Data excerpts
·····
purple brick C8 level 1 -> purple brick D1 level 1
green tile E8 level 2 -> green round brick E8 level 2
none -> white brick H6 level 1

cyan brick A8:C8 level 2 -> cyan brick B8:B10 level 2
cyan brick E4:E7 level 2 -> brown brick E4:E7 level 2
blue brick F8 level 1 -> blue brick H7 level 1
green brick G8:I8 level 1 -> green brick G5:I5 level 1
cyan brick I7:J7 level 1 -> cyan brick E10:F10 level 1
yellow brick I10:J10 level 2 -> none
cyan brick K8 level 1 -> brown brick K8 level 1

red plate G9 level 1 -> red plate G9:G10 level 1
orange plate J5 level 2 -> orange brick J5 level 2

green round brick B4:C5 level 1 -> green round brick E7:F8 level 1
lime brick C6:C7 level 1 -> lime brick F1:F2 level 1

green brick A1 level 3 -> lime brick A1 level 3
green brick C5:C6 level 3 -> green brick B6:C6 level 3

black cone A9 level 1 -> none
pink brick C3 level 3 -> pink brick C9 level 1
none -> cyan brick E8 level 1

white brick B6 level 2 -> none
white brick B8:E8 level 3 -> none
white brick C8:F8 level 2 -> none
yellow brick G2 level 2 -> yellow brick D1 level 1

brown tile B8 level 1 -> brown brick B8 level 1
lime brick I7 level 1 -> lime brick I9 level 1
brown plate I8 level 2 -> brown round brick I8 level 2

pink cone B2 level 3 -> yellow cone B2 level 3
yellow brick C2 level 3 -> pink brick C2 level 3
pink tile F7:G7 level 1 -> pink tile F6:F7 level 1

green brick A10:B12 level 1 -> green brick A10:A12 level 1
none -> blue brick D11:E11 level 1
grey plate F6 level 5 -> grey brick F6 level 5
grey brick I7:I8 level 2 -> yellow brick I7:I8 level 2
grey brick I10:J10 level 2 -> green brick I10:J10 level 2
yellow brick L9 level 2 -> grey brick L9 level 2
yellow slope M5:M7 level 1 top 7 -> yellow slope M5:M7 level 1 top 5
·····
**What this task involves**
Copy out the lines above with "white" in them.

**Finished exercise**
none -> white brick H6 level 1
white brick B6 level 2 -> none
white brick B8:E8 level 3 -> none
white brick C8:F8 level 2 -> none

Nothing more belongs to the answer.